TASK INSTRUCTIONS:
Which lines hold the word "pink"? Copy each of them from the material.

RAW DATA:

%%

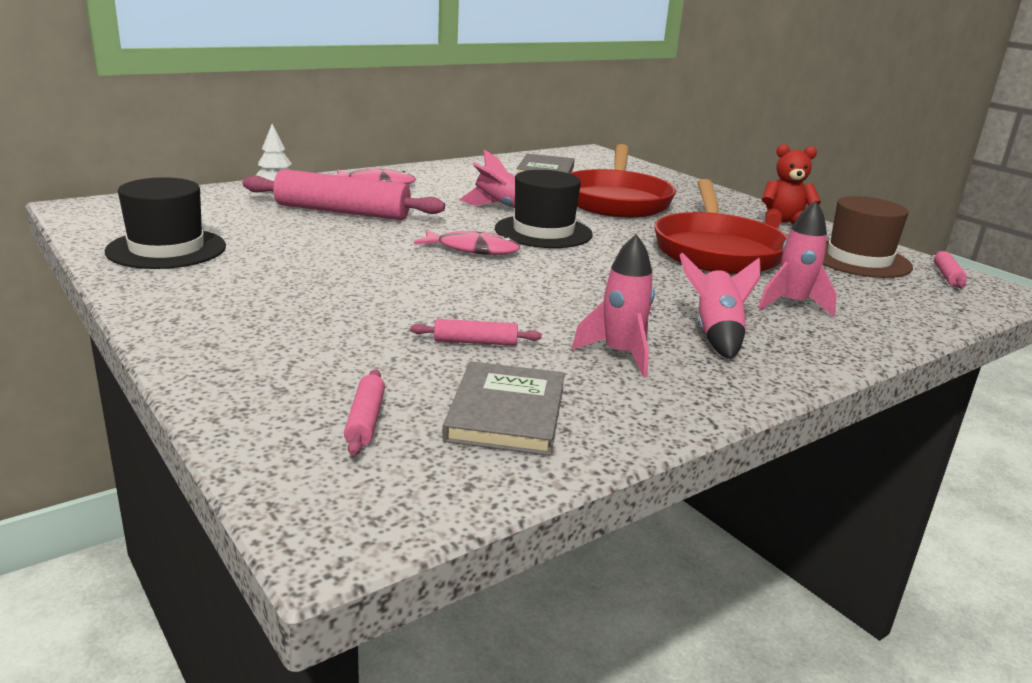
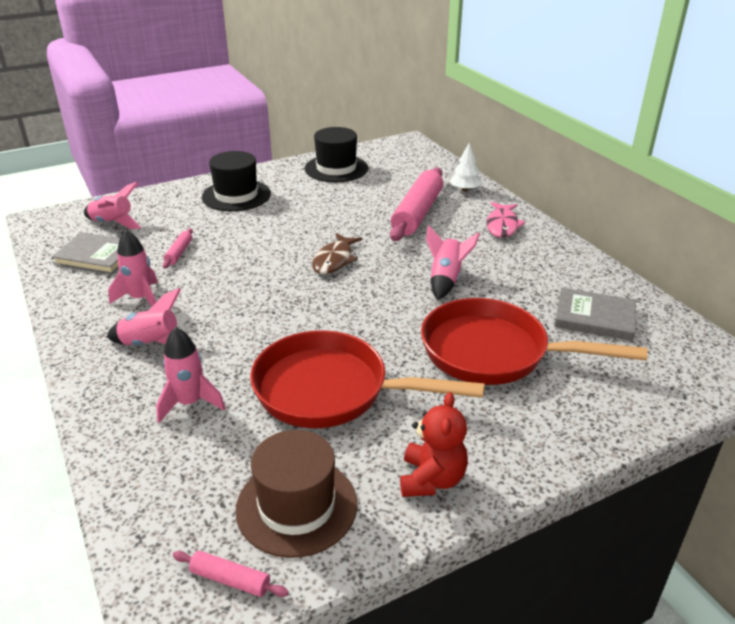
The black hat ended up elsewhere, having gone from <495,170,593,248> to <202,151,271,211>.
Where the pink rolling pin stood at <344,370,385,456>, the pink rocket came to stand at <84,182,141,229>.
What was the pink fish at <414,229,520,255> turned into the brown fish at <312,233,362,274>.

%%

RESPONSE TO THIS EXERCISE:
Where the pink rolling pin stood at <344,370,385,456>, the pink rocket came to stand at <84,182,141,229>.
What was the pink fish at <414,229,520,255> turned into the brown fish at <312,233,362,274>.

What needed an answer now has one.